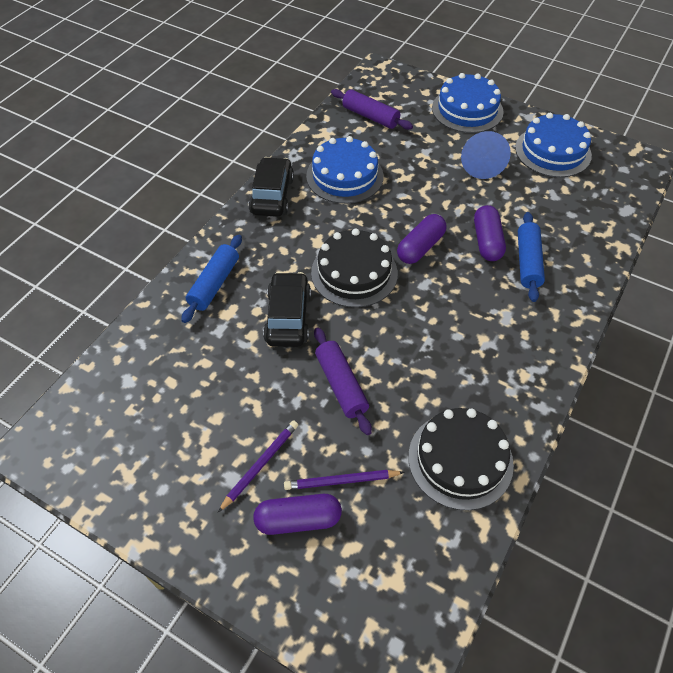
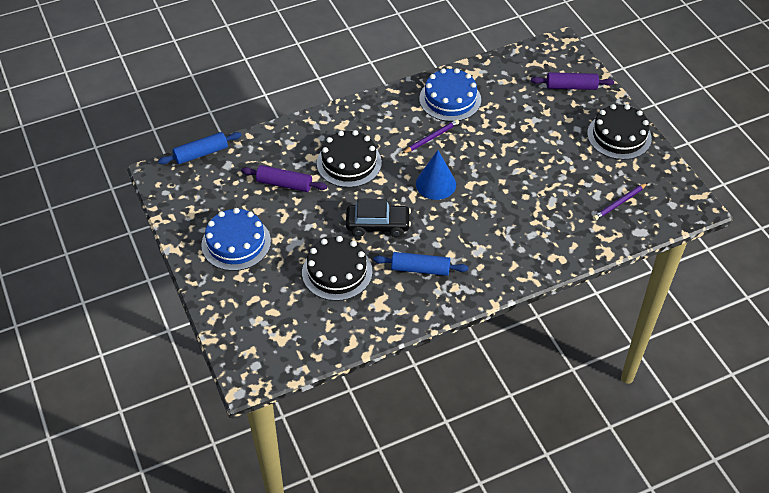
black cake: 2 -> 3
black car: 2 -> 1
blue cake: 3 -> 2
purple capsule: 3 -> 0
...
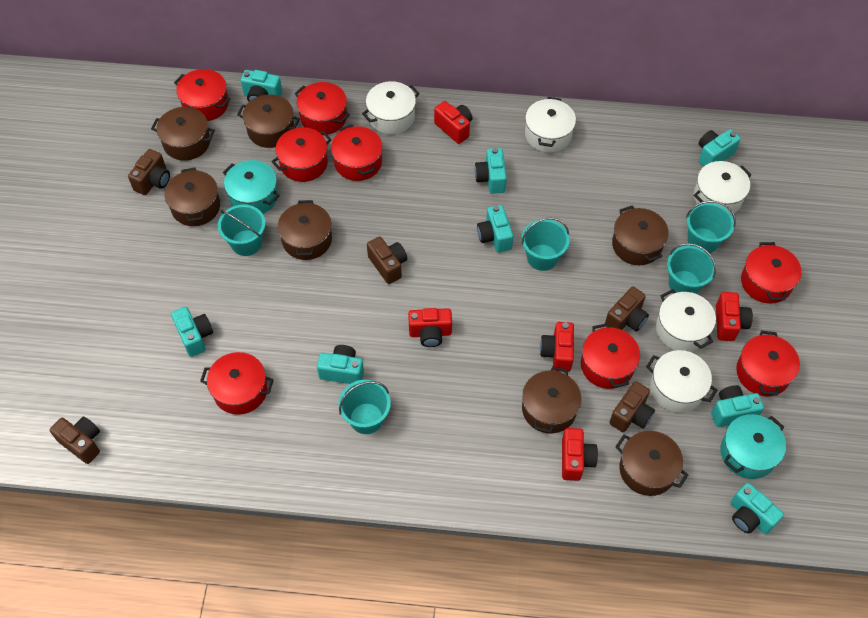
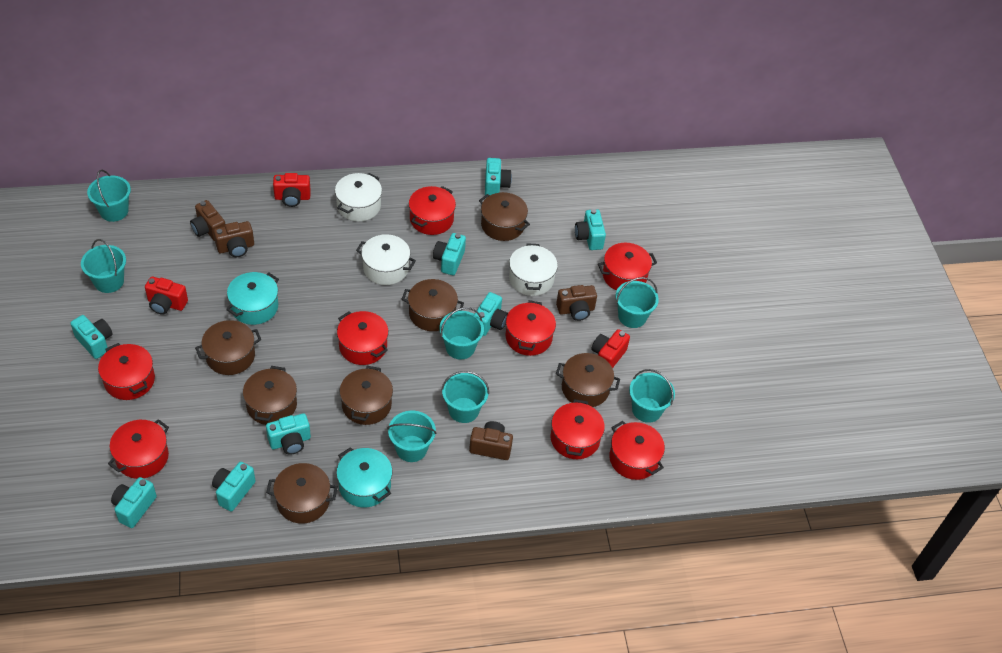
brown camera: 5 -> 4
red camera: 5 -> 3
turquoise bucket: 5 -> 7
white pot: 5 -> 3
* * *
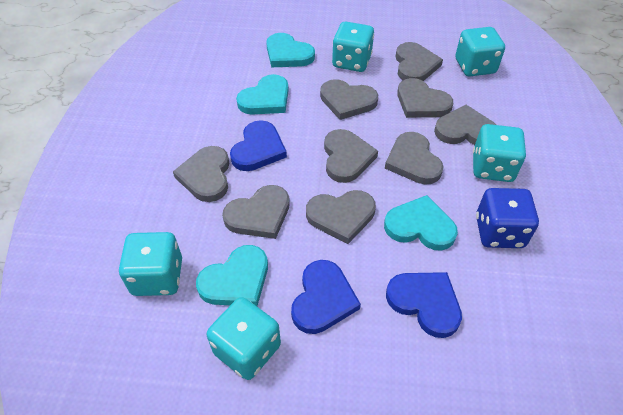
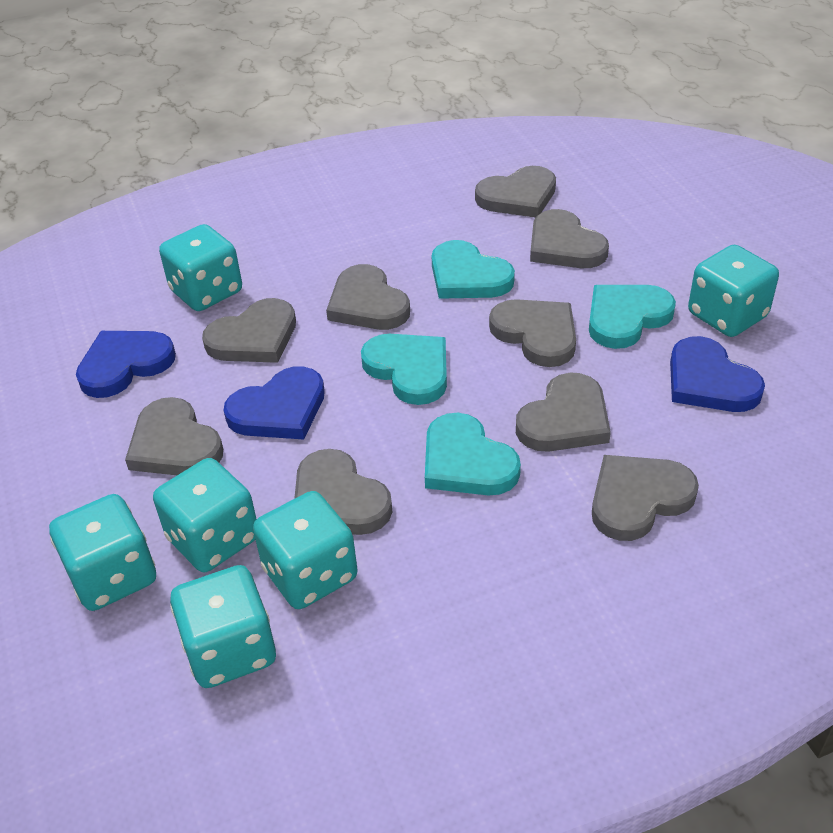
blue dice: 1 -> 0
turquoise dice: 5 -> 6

#### DESCRIPTION OF THE TASK:
Give back, exactly as written, the stretch from the line with "brown camera: 5 -> 4" through the line with "white pot: 5 -> 3", and no other lines from the records above.

#### RESPONSE BOX:
brown camera: 5 -> 4
red camera: 5 -> 3
turquoise bucket: 5 -> 7
white pot: 5 -> 3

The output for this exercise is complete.